## Work to complete
Nothing but the text of the listing, repeated exactly, belongs in the answer; leave the images out.

## Data to use
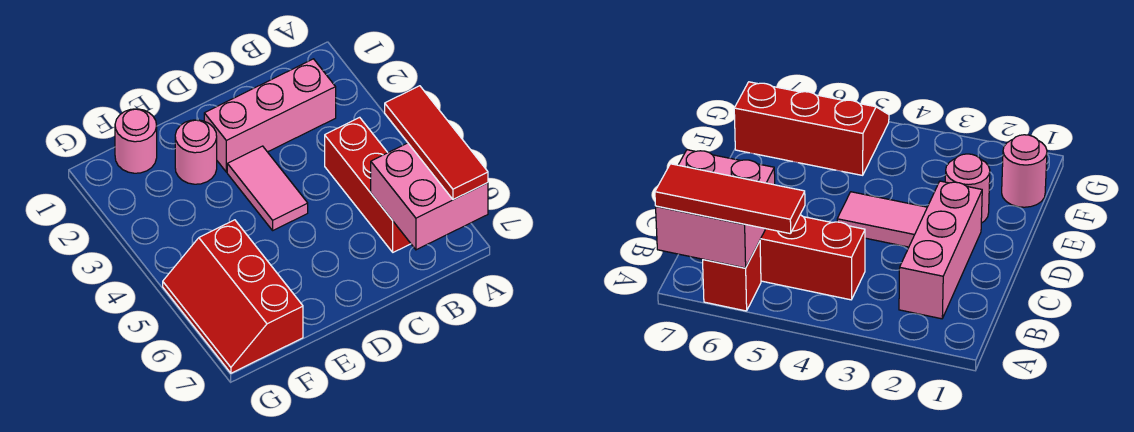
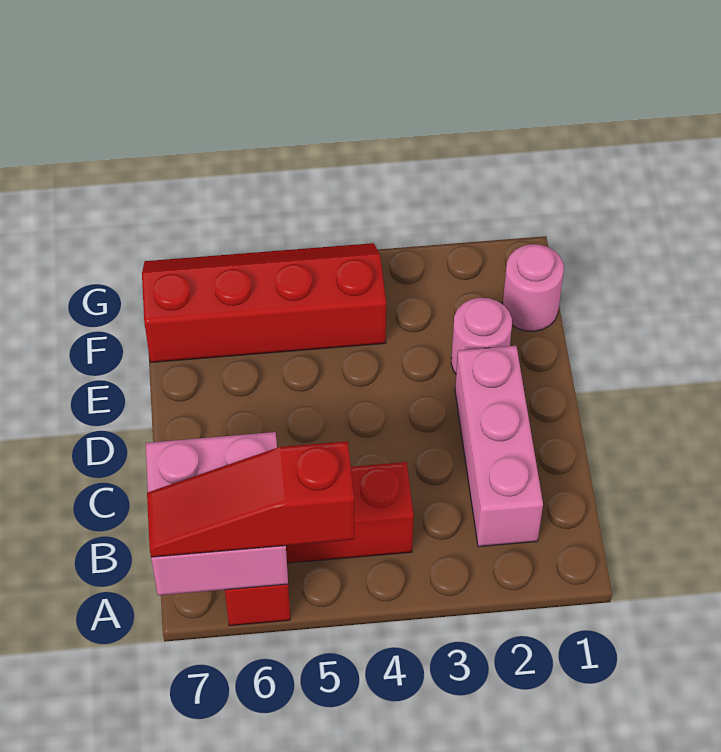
red tile A5:A7 level 3 -> red slope A5:A7 level 3 top 5
pink tile D3:D4 level 1 -> none
red slope F5:G7 level 1 top F -> red slope F4:G7 level 1 top F

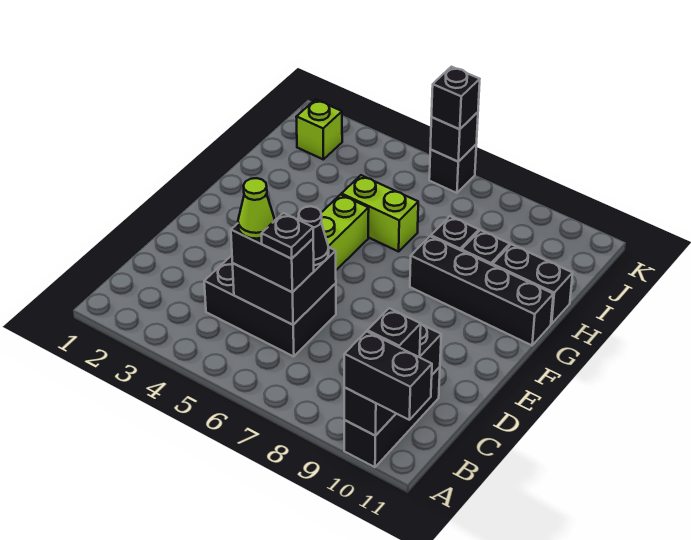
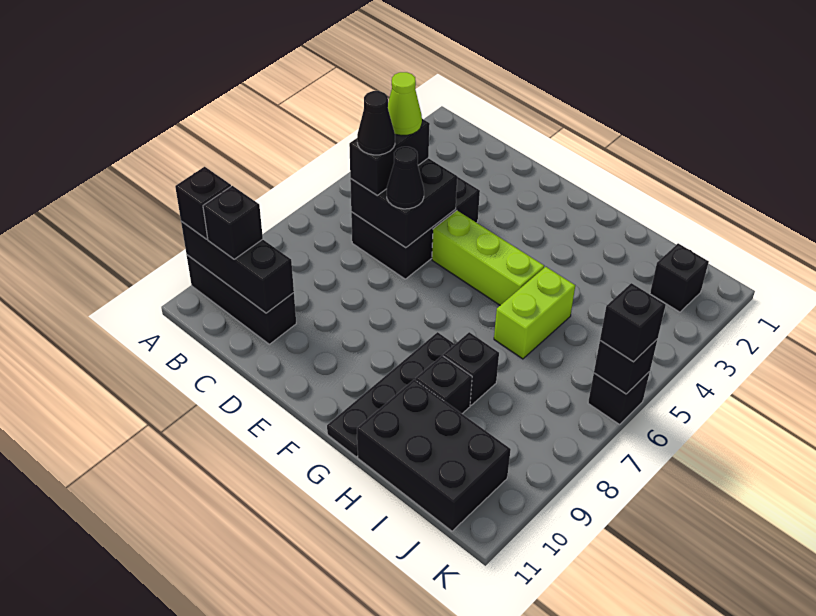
black brick A10:A11 level 3 -> black brick A10 level 3
black plate C6 level 4 -> black cone C6 level 4
black brick G8:G11 level 1 -> black plate G8:G11 level 1
black brick H10:H11 level 1 -> black brick H10:J11 level 1
lime brick J2 level 1 -> black brick J2 level 1

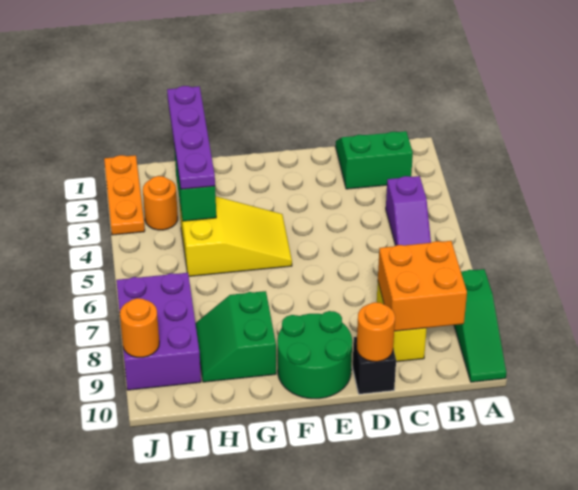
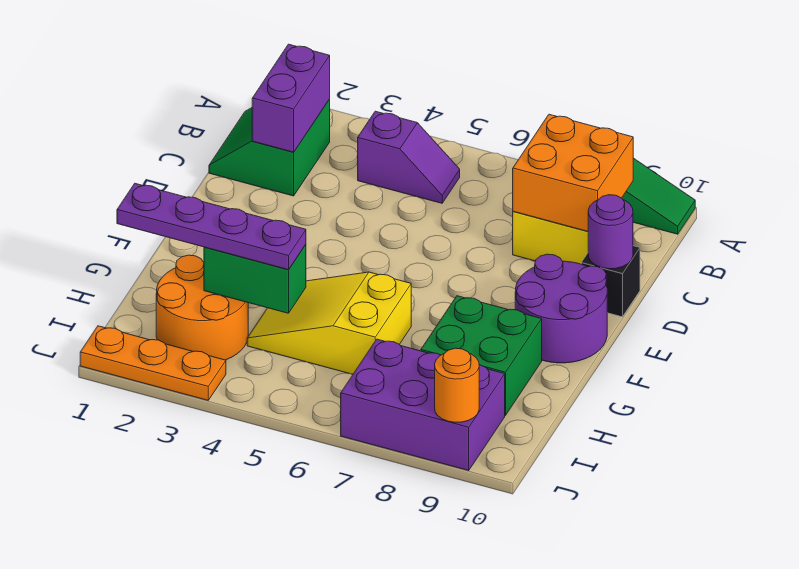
none -> purple brick B2:C2 level 2
orange round brick D10 level 2 -> purple round brick D10 level 2
green round brick E9:F10 level 1 -> purple round brick E9:F10 level 1
yellow slope F4:H5 level 1 top H -> yellow slope G4:H6 level 1 top 6
green slope G8:H9 level 1 top G -> green brick G8:H9 level 1
orange round brick I3 level 1 -> orange round brick H2:I3 level 1

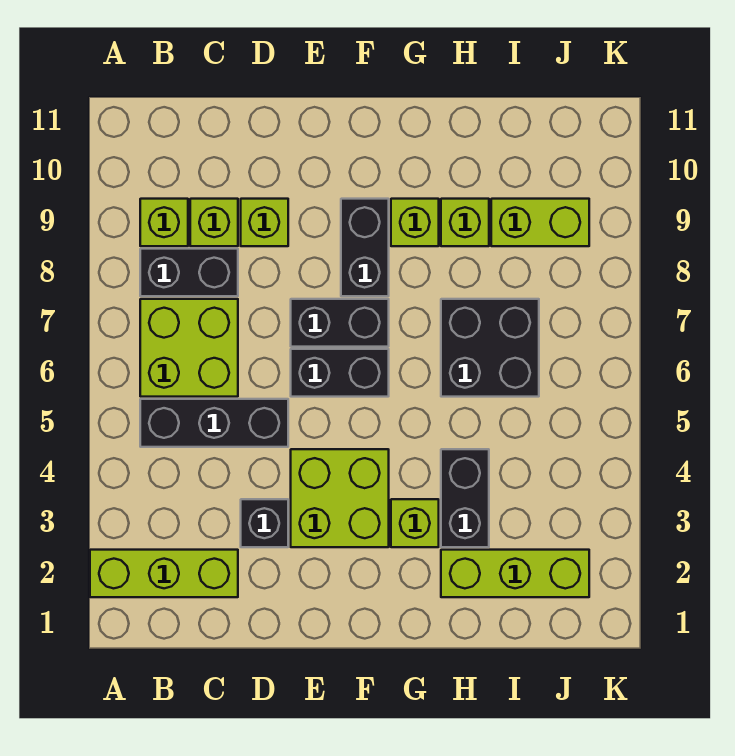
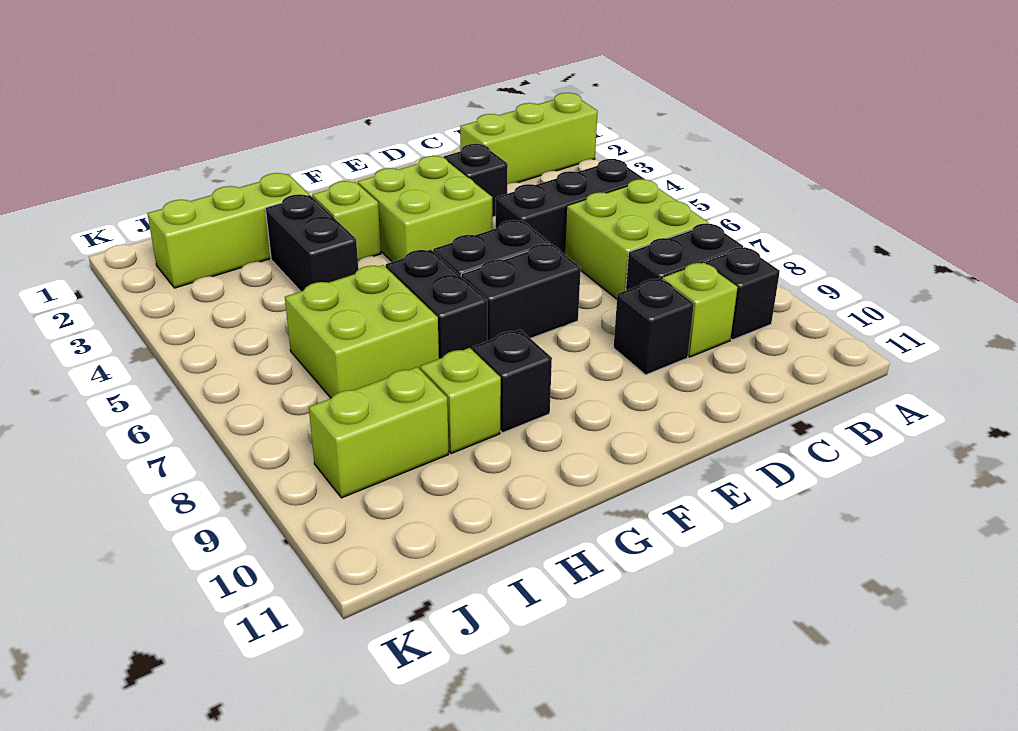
lime brick B9 level 1 -> black brick B9 level 1
lime brick D9 level 1 -> black brick D9 level 1
black brick F8:F9 level 1 -> black brick G6:G7 level 1
lime brick G9 level 1 -> black brick G9 level 1
black brick H6:I7 level 1 -> lime brick H6:I7 level 1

## Problem solution
red tile A5:A7 level 3 -> red slope A5:A7 level 3 top 5
pink tile D3:D4 level 1 -> none
red slope F5:G7 level 1 top F -> red slope F4:G7 level 1 top F

black brick A10:A11 level 3 -> black brick A10 level 3
black plate C6 level 4 -> black cone C6 level 4
black brick G8:G11 level 1 -> black plate G8:G11 level 1
black brick H10:H11 level 1 -> black brick H10:J11 level 1
lime brick J2 level 1 -> black brick J2 level 1

none -> purple brick B2:C2 level 2
orange round brick D10 level 2 -> purple round brick D10 level 2
green round brick E9:F10 level 1 -> purple round brick E9:F10 level 1
yellow slope F4:H5 level 1 top H -> yellow slope G4:H6 level 1 top 6
green slope G8:H9 level 1 top G -> green brick G8:H9 level 1
orange round brick I3 level 1 -> orange round brick H2:I3 level 1

lime brick B9 level 1 -> black brick B9 level 1
lime brick D9 level 1 -> black brick D9 level 1
black brick F8:F9 level 1 -> black brick G6:G7 level 1
lime brick G9 level 1 -> black brick G9 level 1
black brick H6:I7 level 1 -> lime brick H6:I7 level 1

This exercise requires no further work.